== Your task ==
Line by line, repeat the data below exactly, beginning at the first line and ending at the line with "(426, 245) = (171, 279): none -> yellow nut". Omit pictures.

== Information given ==
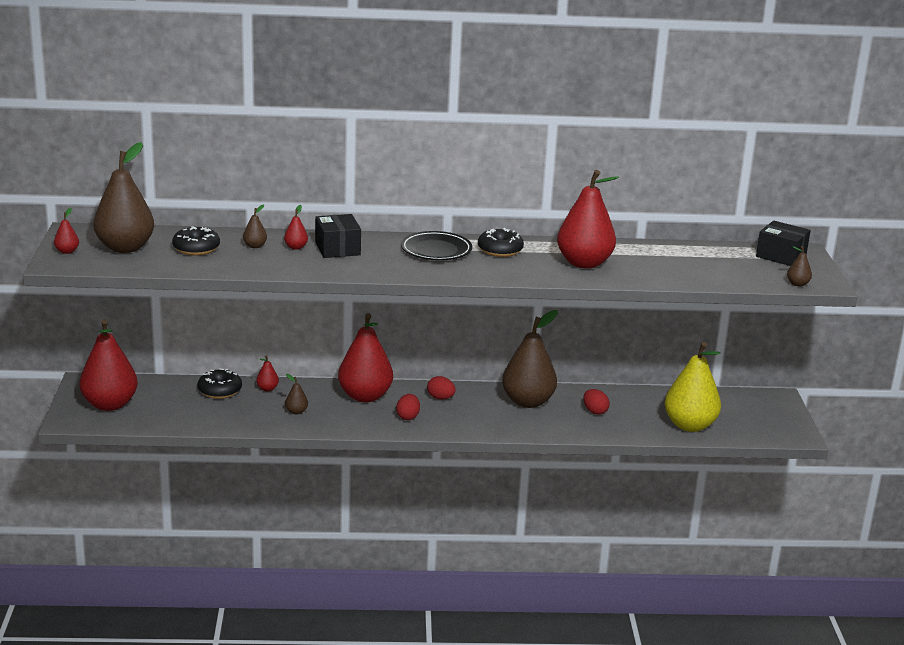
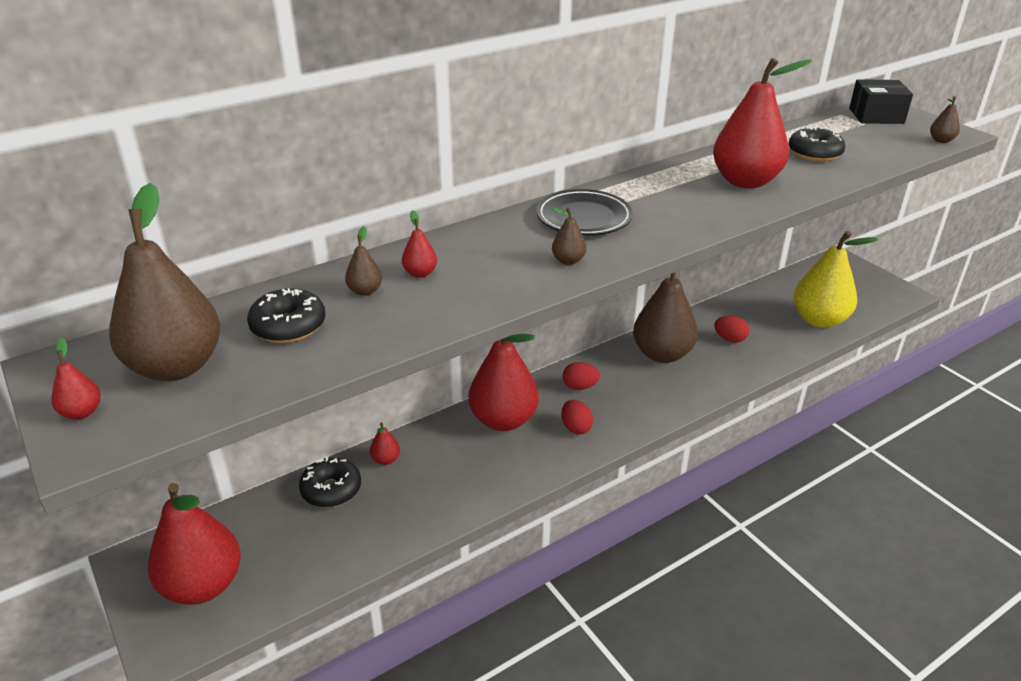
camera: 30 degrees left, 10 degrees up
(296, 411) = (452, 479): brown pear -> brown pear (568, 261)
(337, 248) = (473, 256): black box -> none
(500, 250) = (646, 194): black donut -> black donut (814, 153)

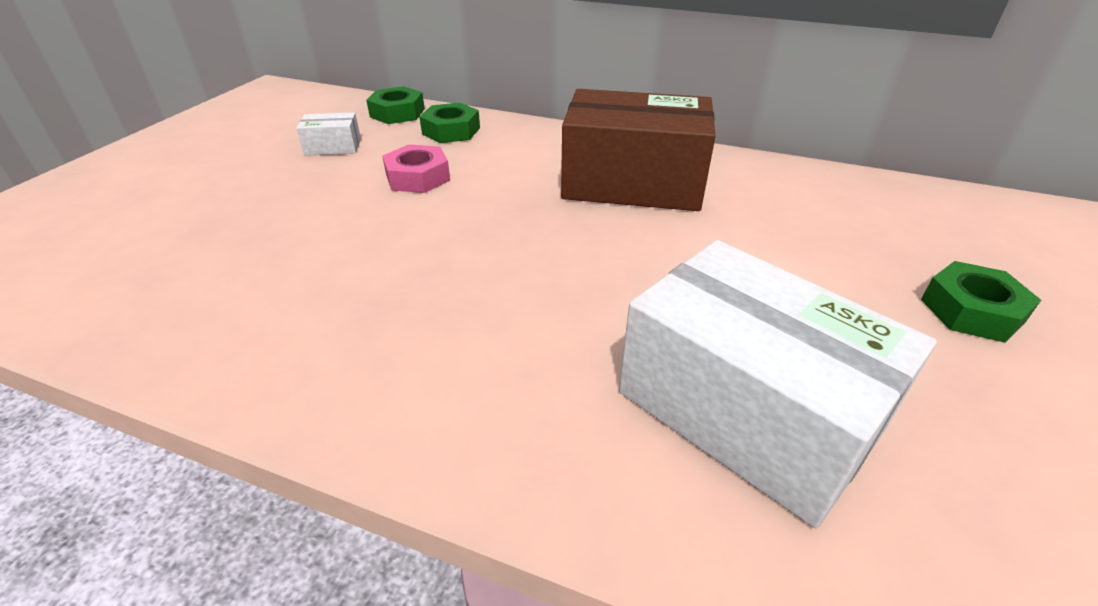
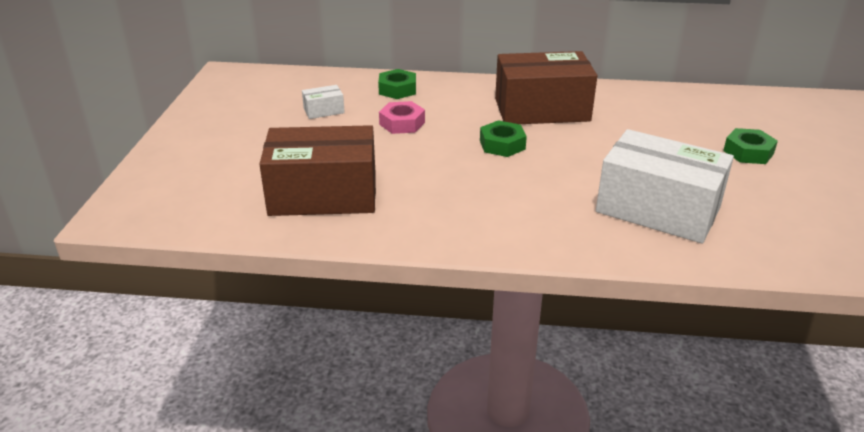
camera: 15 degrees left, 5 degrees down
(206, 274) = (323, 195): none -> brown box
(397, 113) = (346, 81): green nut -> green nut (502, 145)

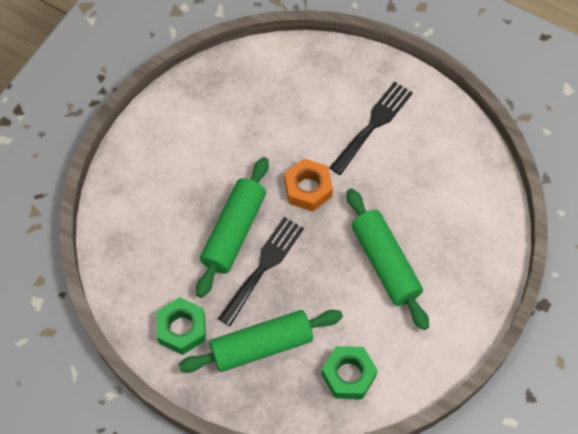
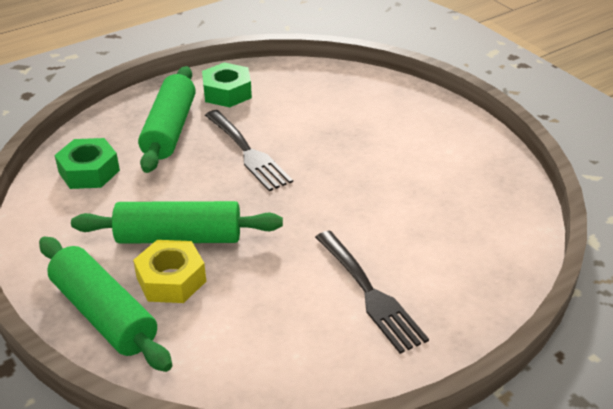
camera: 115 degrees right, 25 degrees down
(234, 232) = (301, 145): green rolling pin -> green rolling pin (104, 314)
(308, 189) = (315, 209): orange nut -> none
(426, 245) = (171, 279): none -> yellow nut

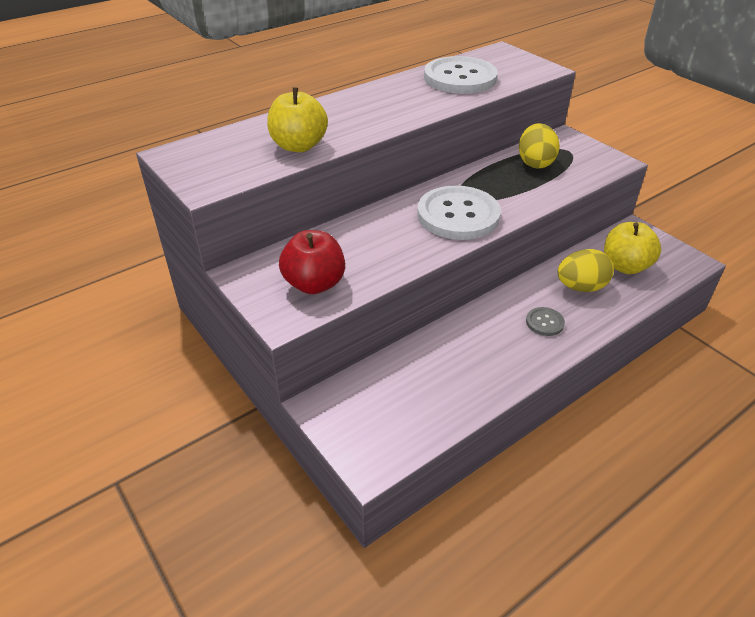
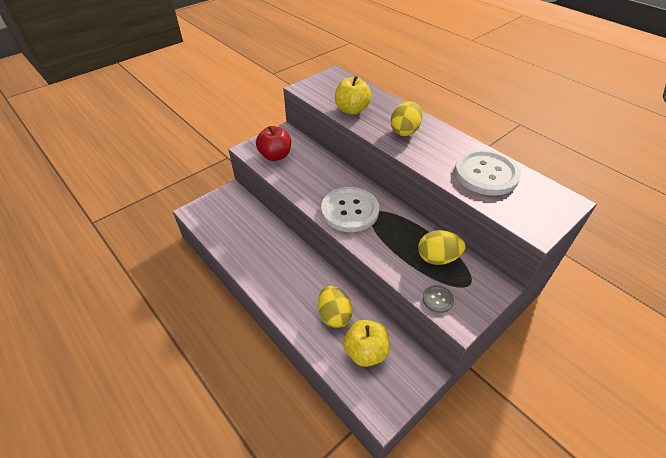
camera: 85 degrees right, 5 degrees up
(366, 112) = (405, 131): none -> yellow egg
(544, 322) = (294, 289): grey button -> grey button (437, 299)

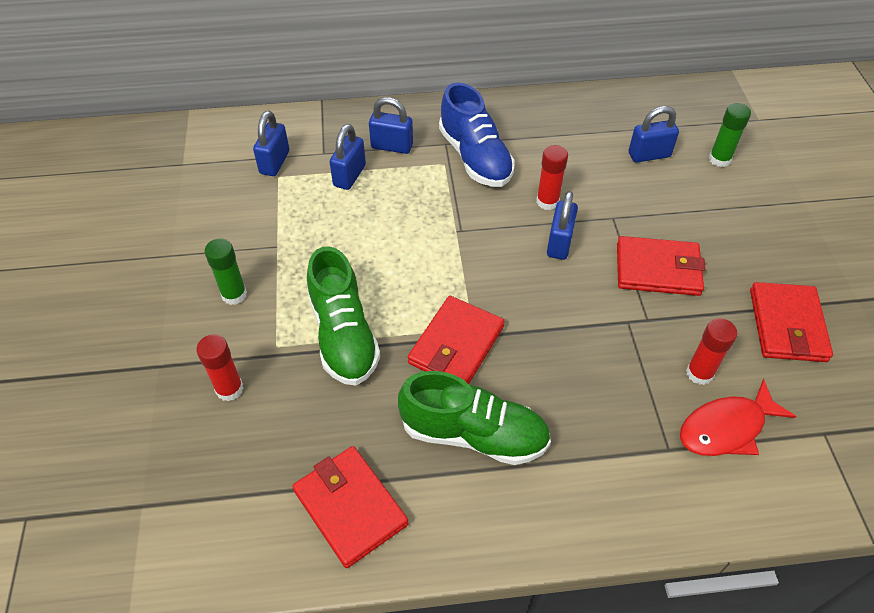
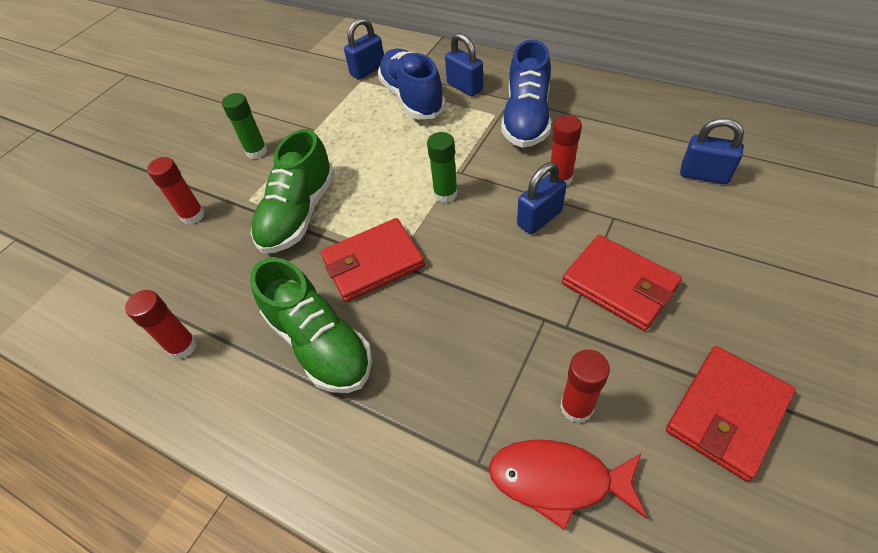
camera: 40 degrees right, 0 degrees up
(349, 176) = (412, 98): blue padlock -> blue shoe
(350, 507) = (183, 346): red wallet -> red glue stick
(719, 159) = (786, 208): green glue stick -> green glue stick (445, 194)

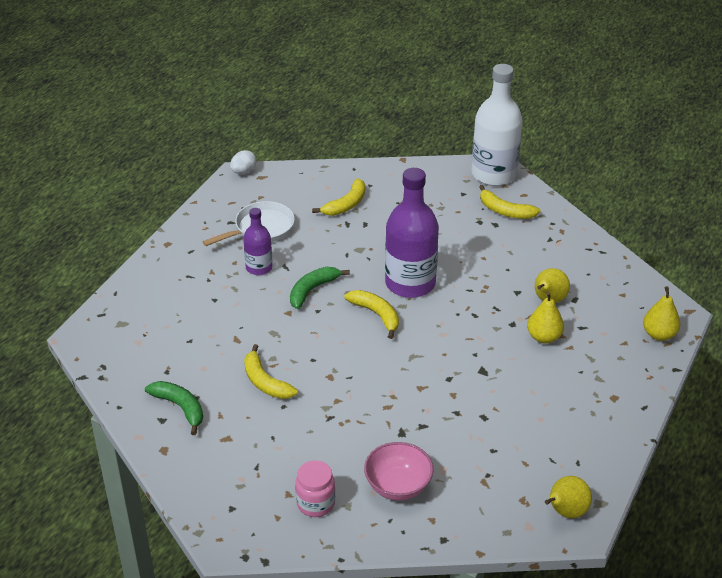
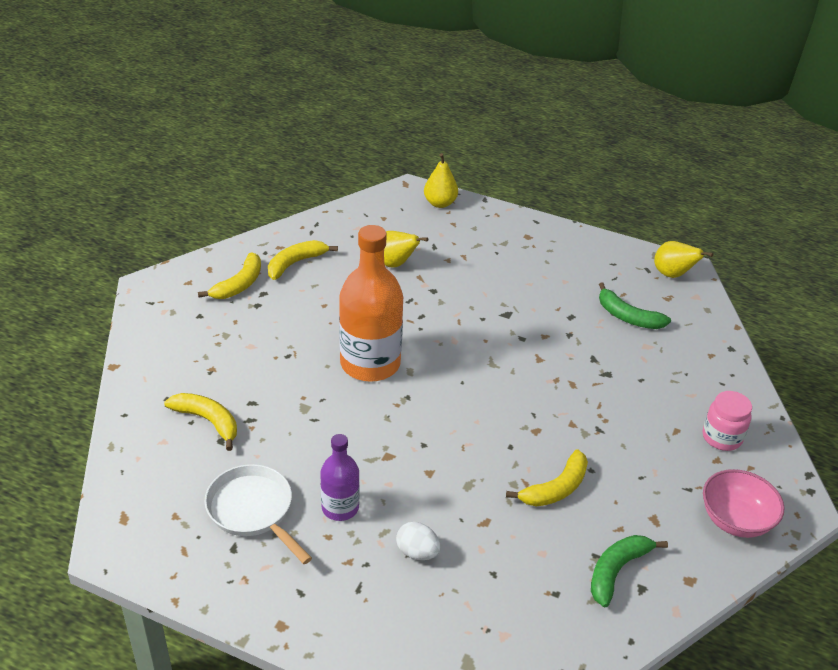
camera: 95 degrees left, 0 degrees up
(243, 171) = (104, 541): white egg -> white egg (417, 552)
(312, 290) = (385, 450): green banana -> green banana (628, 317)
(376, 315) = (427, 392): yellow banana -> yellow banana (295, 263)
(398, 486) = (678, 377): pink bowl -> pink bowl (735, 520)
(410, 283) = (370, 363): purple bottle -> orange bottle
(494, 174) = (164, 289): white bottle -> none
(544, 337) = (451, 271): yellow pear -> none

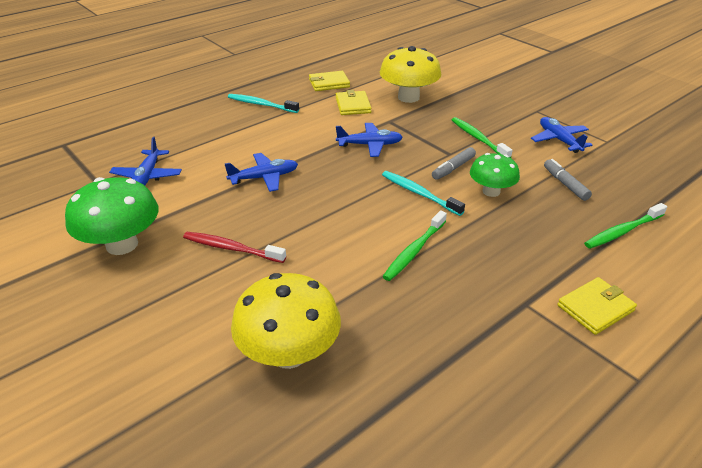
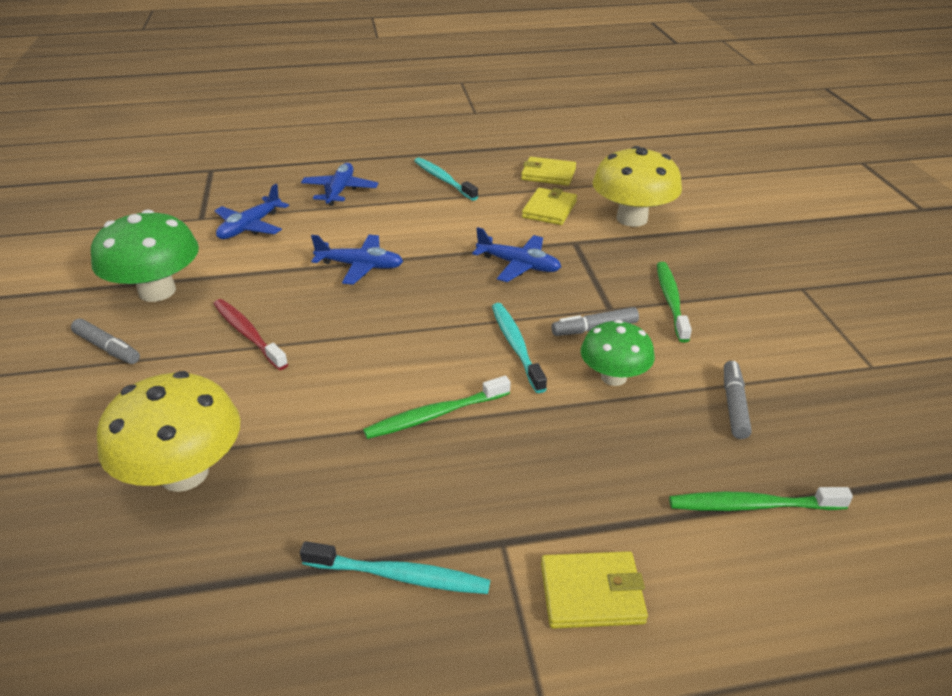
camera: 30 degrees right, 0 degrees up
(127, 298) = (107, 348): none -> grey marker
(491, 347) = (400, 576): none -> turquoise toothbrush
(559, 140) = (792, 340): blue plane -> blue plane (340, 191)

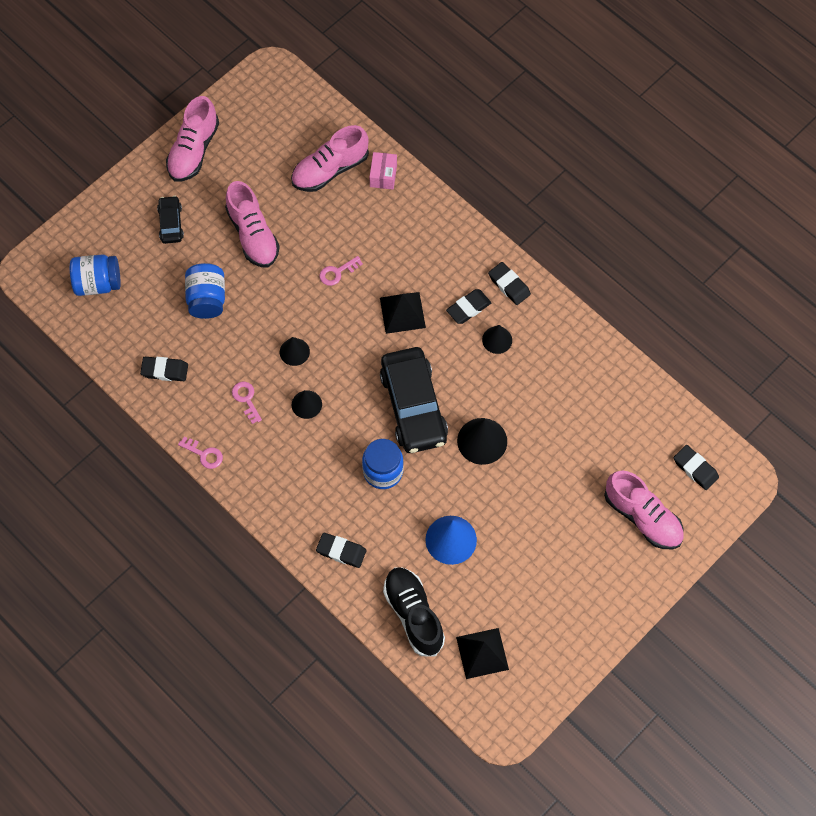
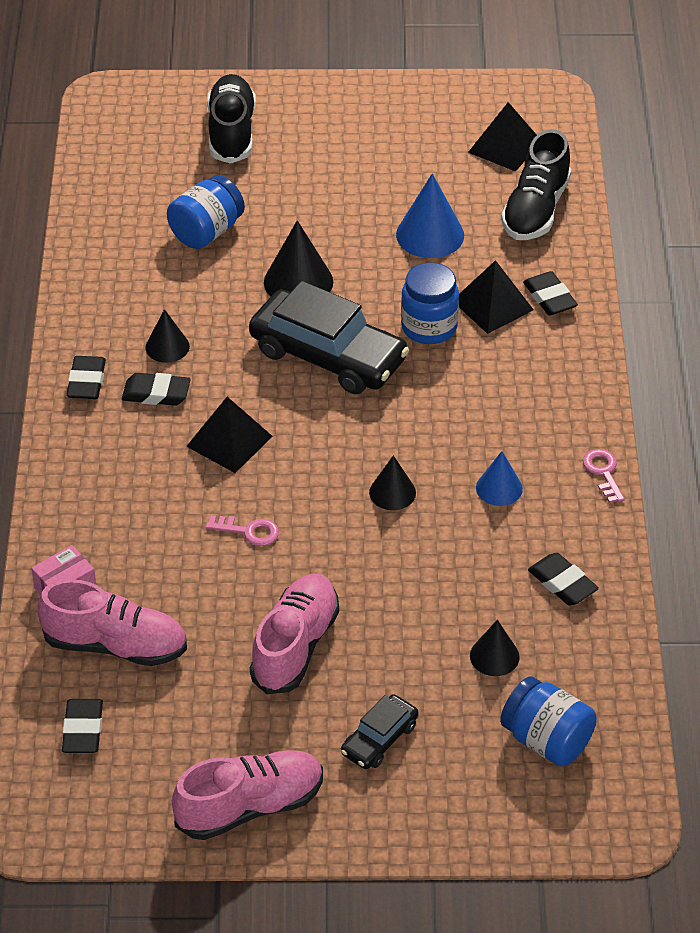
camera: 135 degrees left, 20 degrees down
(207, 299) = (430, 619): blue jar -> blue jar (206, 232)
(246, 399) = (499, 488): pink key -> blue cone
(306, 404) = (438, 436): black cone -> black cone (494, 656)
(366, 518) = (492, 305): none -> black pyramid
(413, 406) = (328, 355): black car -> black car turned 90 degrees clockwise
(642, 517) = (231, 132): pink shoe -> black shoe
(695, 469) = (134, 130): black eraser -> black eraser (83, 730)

== Your solution ==
camera: 30 degrees left, 10 degrees up
(296, 411) = (452, 479): brown pear -> brown pear (568, 261)
(337, 248) = (473, 256): black box -> none
(500, 250) = (646, 194): black donut -> black donut (814, 153)

camera: 15 degrees left, 5 degrees down
(206, 274) = (323, 195): none -> brown box
(397, 113) = (346, 81): green nut -> green nut (502, 145)

camera: 115 degrees right, 25 degrees down
(234, 232) = (301, 145): green rolling pin -> green rolling pin (104, 314)
(308, 189) = (315, 209): orange nut -> none
(426, 245) = (171, 279): none -> yellow nut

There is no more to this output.